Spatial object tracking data

● ● ● ● ●

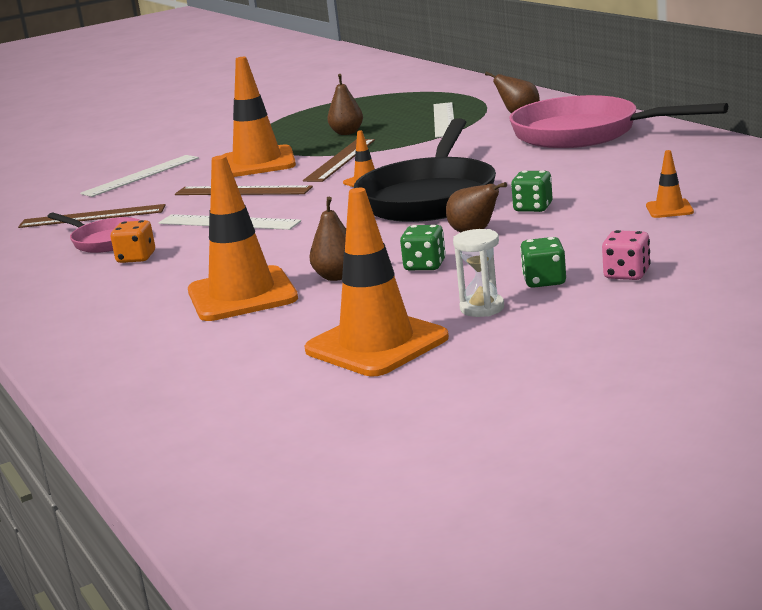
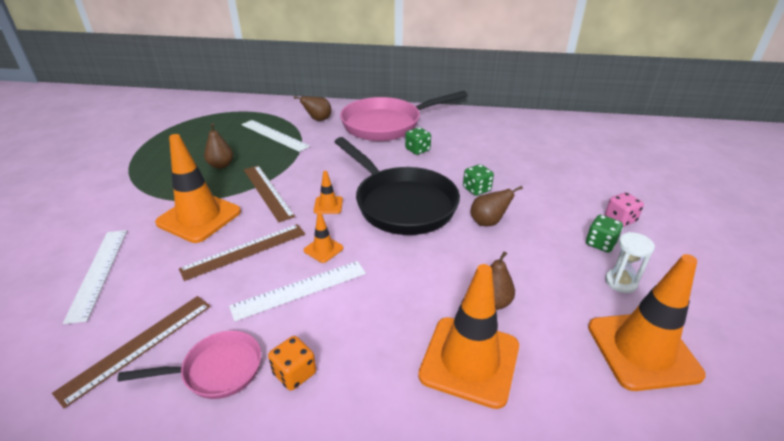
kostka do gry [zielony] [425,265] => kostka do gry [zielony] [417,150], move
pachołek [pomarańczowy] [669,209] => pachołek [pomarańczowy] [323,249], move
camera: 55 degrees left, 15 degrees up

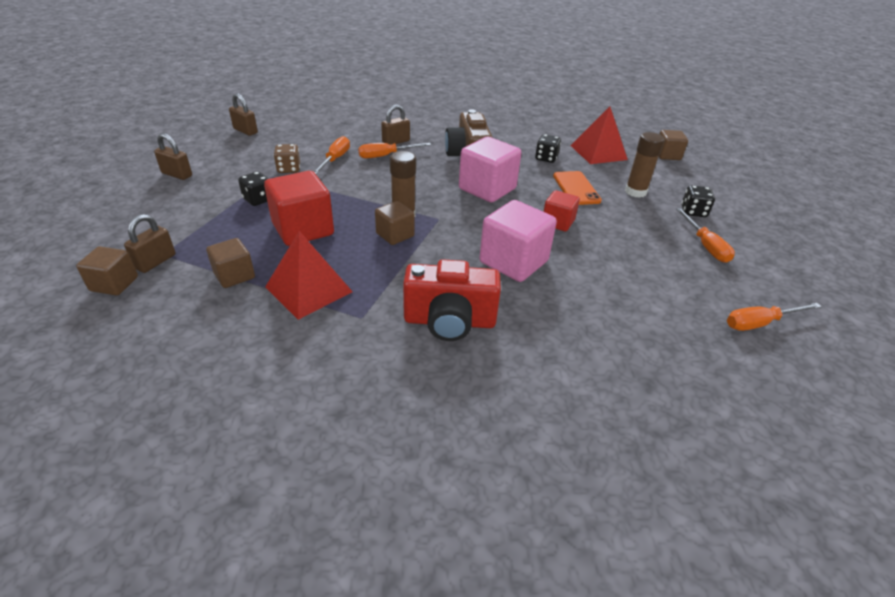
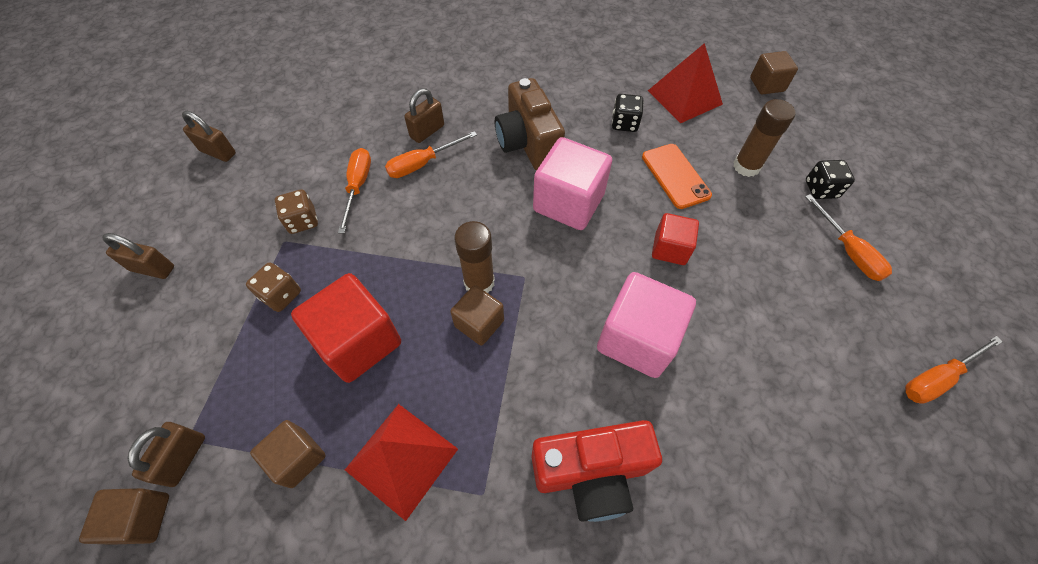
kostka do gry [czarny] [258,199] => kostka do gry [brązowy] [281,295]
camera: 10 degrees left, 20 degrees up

● ● ● ● ●

All records above are to be output verbatim, with their pictures omitted.

[Result]
kostka do gry [zielony] [425,265] => kostka do gry [zielony] [417,150], move
pachołek [pomarańczowy] [669,209] => pachołek [pomarańczowy] [323,249], move
camera: 55 degrees left, 15 degrees up

kostka do gry [czarny] [258,199] => kostka do gry [brązowy] [281,295]
camera: 10 degrees left, 20 degrees up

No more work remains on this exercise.